[Task material Boundary: Start]

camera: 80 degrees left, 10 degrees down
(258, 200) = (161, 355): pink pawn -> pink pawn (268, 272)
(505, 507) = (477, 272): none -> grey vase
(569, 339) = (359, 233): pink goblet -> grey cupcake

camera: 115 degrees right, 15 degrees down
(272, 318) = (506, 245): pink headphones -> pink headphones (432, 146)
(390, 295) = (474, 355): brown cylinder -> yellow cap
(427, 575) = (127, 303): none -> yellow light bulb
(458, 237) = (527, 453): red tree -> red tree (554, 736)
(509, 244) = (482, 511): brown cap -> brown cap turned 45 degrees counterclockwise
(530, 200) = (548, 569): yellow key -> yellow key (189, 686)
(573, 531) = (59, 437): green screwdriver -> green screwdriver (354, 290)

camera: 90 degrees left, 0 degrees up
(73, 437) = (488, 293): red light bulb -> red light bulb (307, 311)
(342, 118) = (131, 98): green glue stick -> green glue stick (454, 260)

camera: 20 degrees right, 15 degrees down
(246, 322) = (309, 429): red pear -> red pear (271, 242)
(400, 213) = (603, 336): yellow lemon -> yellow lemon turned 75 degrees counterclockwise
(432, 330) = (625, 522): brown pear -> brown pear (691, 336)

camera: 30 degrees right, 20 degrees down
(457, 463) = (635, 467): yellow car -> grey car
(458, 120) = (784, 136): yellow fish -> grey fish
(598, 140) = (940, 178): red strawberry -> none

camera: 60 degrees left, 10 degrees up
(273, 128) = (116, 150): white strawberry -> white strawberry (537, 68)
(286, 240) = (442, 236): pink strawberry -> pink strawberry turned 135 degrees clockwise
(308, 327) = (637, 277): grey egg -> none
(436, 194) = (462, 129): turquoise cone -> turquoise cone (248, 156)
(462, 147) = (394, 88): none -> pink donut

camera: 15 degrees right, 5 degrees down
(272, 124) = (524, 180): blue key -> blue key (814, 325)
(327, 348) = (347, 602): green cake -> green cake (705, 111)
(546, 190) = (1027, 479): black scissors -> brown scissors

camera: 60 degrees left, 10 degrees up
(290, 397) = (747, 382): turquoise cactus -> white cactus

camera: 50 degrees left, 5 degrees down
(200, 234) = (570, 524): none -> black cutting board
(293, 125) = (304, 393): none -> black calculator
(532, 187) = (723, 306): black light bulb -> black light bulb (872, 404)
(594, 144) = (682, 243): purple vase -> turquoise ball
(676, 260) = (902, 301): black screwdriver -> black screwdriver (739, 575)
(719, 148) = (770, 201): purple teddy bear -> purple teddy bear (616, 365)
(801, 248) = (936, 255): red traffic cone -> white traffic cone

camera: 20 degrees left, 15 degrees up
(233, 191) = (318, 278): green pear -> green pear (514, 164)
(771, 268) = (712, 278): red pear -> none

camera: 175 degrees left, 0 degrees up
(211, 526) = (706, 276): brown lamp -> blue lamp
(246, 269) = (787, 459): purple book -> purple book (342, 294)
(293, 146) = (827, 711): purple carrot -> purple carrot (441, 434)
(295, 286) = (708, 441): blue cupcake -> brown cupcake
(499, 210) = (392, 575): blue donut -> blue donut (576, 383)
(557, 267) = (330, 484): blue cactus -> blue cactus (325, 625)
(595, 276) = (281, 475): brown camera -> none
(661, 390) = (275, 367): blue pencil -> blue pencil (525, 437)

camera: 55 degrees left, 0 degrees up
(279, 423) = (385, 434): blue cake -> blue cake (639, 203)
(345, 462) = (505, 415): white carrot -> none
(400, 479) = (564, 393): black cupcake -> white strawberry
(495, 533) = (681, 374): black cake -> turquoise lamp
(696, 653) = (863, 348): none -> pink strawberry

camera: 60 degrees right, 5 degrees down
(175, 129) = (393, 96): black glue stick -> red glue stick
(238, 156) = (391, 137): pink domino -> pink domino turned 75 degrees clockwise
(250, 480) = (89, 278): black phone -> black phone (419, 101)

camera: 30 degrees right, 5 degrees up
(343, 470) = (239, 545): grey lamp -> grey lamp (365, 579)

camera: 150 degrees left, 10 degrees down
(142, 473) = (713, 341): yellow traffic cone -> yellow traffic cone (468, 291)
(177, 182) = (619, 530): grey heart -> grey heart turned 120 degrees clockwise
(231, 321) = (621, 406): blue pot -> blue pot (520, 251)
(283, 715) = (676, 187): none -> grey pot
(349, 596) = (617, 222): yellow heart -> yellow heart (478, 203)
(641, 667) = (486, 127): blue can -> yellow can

[Task material Boundary: End]

→ Exercise details: Which of the lines above carry the string "turquoise"? Pick them out and copy them.

→ Task output:
(436, 194) = (462, 129): turquoise cone -> turquoise cone (248, 156)
(290, 397) = (747, 382): turquoise cactus -> white cactus
(594, 144) = (682, 243): purple vase -> turquoise ball
(495, 533) = (681, 374): black cake -> turquoise lamp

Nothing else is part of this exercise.